───── Data to process ─────

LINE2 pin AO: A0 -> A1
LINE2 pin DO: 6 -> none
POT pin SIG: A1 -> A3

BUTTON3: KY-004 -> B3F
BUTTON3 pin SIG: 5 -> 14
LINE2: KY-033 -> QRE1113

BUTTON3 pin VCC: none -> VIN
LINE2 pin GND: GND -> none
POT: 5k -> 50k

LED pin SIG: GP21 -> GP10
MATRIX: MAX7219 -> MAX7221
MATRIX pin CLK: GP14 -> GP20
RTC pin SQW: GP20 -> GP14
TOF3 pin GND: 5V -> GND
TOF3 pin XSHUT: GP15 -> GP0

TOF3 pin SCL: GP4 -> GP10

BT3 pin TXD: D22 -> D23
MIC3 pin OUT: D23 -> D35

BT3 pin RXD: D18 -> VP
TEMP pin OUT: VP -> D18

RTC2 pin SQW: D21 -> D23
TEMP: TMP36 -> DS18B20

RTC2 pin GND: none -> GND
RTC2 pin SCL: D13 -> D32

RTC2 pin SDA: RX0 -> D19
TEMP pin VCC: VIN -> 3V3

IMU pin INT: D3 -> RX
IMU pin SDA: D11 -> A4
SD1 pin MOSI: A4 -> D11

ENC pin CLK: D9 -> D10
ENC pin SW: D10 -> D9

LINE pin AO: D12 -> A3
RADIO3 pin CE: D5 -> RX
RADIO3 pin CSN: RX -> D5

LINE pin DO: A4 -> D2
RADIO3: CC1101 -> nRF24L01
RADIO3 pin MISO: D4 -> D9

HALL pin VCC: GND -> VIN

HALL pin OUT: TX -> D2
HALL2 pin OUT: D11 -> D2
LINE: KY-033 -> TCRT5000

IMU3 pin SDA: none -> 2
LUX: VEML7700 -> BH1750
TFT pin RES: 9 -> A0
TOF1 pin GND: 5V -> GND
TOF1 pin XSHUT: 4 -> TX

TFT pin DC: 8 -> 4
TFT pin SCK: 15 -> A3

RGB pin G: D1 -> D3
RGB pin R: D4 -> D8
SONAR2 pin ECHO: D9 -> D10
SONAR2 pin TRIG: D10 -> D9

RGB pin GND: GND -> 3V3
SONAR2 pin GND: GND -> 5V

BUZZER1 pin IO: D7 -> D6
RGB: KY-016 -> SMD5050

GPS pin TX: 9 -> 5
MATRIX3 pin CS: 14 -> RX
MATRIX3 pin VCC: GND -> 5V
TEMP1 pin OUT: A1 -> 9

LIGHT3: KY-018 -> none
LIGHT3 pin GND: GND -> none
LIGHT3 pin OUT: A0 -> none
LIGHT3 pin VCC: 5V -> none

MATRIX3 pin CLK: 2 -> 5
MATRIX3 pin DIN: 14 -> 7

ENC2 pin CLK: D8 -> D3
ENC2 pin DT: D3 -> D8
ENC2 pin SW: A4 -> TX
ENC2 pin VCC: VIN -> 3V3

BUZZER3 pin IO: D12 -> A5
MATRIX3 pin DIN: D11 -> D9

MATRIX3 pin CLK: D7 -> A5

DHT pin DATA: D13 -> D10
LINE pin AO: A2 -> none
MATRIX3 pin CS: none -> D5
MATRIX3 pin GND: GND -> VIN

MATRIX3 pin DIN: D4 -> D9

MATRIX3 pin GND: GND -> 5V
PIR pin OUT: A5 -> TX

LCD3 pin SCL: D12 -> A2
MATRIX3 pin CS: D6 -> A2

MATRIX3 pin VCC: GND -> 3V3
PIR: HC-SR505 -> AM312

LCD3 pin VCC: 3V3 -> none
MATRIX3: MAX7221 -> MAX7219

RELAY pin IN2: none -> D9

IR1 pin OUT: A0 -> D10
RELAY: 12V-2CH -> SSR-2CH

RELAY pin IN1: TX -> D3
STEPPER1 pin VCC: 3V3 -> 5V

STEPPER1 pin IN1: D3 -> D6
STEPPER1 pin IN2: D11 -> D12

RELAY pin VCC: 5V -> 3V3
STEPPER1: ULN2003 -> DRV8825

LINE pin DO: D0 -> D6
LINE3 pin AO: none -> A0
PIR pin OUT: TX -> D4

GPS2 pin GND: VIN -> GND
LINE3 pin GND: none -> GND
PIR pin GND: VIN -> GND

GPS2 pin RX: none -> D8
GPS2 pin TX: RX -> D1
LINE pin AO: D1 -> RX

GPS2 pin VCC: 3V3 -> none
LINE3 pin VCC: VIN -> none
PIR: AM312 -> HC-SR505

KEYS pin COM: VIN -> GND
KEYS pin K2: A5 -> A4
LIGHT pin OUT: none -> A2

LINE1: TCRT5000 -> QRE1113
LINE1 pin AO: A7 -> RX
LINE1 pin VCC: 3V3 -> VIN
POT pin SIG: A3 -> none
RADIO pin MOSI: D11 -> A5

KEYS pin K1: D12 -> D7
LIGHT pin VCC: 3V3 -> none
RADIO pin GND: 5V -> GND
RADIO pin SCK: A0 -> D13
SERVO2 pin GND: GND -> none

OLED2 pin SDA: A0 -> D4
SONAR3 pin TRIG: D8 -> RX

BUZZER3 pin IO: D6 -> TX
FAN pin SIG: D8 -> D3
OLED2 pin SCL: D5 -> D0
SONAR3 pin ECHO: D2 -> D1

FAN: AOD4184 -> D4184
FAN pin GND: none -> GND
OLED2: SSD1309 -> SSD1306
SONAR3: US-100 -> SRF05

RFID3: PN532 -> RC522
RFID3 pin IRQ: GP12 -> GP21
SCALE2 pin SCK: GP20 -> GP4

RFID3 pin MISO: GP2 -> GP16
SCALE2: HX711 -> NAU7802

─────

Copy word for word the stretch of entries above from the line that has "RELAY pin IN2: none -> D9" through the line that has "LIGHT pin OUT: none -> A2", both ends included, and nothing outside it.

## Solution to the problem
RELAY pin IN2: none -> D9

IR1 pin OUT: A0 -> D10
RELAY: 12V-2CH -> SSR-2CH

RELAY pin IN1: TX -> D3
STEPPER1 pin VCC: 3V3 -> 5V

STEPPER1 pin IN1: D3 -> D6
STEPPER1 pin IN2: D11 -> D12

RELAY pin VCC: 5V -> 3V3
STEPPER1: ULN2003 -> DRV8825

LINE pin DO: D0 -> D6
LINE3 pin AO: none -> A0
PIR pin OUT: TX -> D4

GPS2 pin GND: VIN -> GND
LINE3 pin GND: none -> GND
PIR pin GND: VIN -> GND

GPS2 pin RX: none -> D8
GPS2 pin TX: RX -> D1
LINE pin AO: D1 -> RX

GPS2 pin VCC: 3V3 -> none
LINE3 pin VCC: VIN -> none
PIR: AM312 -> HC-SR505

KEYS pin COM: VIN -> GND
KEYS pin K2: A5 -> A4
LIGHT pin OUT: none -> A2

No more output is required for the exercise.